• **Available data**

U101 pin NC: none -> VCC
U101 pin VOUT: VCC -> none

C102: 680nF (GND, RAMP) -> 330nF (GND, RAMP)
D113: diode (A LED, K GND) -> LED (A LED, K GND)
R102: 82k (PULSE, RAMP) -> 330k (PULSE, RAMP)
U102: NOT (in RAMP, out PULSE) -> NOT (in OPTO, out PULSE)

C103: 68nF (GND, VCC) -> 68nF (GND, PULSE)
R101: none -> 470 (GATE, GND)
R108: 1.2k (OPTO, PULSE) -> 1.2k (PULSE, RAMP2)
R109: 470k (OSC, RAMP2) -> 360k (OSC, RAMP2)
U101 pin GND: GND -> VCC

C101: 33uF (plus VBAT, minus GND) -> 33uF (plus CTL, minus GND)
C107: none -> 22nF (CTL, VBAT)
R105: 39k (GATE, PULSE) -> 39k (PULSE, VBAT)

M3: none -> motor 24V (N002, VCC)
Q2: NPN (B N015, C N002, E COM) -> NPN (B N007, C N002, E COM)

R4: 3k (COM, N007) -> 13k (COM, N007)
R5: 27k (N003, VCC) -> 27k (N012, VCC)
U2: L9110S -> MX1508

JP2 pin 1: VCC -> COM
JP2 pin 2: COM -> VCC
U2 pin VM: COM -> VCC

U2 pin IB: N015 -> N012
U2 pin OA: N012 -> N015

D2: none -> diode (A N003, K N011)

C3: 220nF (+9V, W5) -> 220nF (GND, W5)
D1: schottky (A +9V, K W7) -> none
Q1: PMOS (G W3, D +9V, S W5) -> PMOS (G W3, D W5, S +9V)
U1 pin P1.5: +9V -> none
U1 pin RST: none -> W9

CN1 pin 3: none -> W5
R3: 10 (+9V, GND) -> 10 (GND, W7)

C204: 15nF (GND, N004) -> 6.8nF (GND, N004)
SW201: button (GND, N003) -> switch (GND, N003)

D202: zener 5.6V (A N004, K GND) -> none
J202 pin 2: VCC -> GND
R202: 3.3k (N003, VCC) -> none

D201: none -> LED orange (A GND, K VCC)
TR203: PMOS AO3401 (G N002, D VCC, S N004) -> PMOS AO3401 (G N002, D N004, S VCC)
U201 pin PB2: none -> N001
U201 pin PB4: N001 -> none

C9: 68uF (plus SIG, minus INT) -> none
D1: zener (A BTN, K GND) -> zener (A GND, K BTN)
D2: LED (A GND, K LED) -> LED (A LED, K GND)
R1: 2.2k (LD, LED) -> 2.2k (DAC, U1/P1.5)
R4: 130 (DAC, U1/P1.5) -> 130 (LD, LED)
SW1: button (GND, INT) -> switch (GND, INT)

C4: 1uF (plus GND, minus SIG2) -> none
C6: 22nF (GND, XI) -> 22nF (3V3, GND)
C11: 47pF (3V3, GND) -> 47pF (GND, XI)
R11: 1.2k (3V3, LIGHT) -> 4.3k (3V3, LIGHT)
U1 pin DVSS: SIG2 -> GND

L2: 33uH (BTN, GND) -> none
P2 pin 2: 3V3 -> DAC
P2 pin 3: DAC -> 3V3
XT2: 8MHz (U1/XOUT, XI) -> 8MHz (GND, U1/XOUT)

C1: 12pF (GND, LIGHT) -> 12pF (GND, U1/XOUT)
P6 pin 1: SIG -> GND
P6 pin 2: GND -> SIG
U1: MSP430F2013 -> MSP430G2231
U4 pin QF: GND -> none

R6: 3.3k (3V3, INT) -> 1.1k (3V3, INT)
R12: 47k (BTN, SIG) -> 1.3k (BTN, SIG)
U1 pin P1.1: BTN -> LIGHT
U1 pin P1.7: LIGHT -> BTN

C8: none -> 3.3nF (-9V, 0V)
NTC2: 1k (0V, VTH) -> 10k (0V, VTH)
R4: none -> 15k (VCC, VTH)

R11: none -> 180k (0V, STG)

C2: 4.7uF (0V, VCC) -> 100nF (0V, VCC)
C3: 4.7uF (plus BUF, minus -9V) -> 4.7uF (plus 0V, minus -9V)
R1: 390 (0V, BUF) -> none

• **Exercise brief**
The lines wanted are those from the one holding "R11: none -> 180k (0V, STG)" through the final line of the listing; print them exactly.

• **Solution below**
R11: none -> 180k (0V, STG)

C2: 4.7uF (0V, VCC) -> 100nF (0V, VCC)
C3: 4.7uF (plus BUF, minus -9V) -> 4.7uF (plus 0V, minus -9V)
R1: 390 (0V, BUF) -> none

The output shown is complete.